**TASK DETAILS:**
Produce word for word the lines of the data below running from the one that has "(224, 349) = (221, 352): none -> grey ring" to the one that has "(611, 576) = (515, 646): red", inclusive, and no others.

▬▬▬▬▬▬▬▬▬▬

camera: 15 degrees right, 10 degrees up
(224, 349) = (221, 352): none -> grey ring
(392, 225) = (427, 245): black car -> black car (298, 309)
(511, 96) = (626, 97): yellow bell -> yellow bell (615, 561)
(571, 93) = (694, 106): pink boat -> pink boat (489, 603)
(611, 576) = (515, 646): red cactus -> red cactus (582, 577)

▬▬▬▬▬▬▬▬▬▬

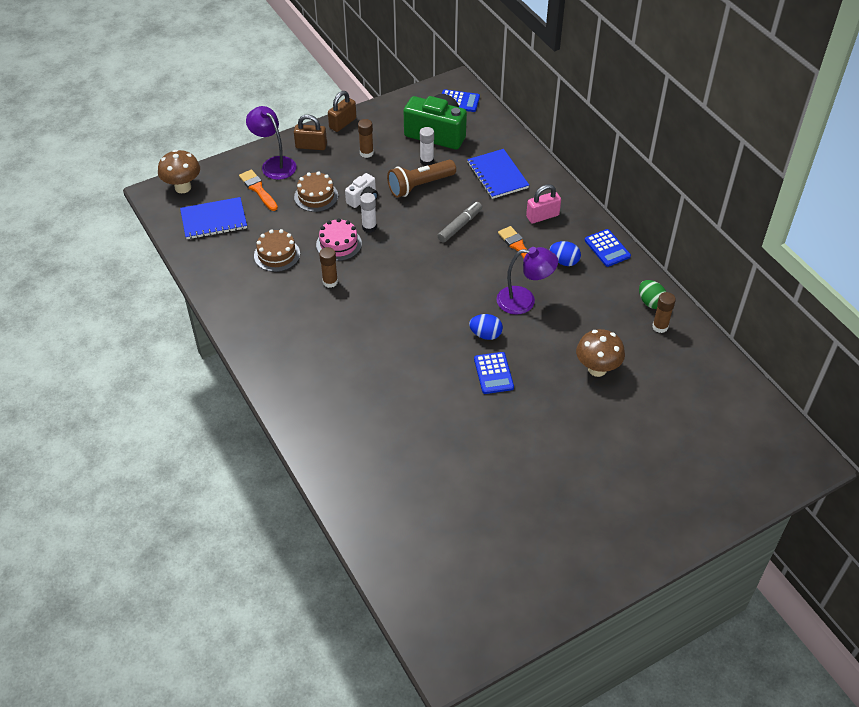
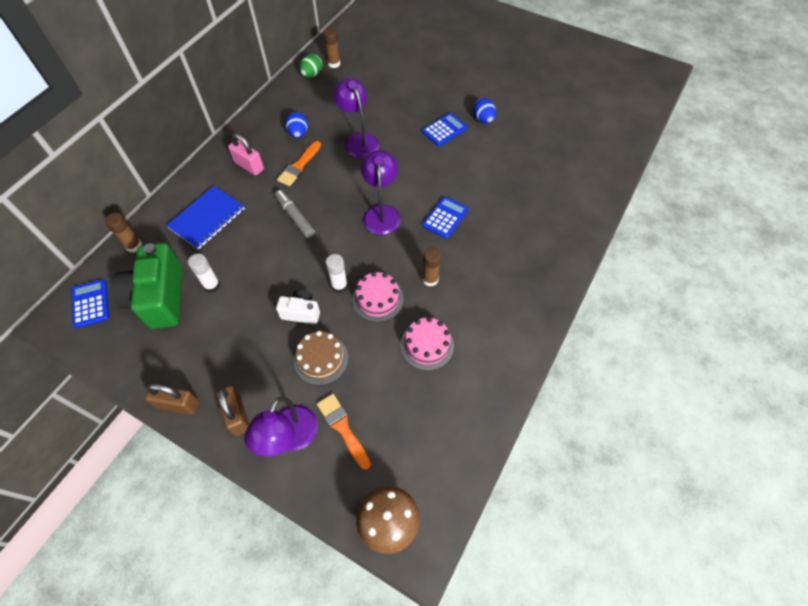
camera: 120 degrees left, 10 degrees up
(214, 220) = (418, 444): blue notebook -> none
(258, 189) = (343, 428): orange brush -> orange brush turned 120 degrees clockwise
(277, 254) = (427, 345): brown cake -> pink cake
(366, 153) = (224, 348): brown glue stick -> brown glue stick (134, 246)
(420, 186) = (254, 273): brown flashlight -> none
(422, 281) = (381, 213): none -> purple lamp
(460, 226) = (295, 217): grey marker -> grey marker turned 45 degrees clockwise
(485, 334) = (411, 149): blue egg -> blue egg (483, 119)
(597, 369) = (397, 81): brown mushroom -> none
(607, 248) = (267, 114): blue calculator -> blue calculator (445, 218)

▬▬▬▬▬▬▬▬▬▬

**SOLUTION FOR THIS PROBLEM:**
(224, 349) = (221, 352): none -> grey ring
(392, 225) = (427, 245): black car -> black car (298, 309)
(511, 96) = (626, 97): yellow bell -> yellow bell (615, 561)
(571, 93) = (694, 106): pink boat -> pink boat (489, 603)
(611, 576) = (515, 646): red cactus -> red cactus (582, 577)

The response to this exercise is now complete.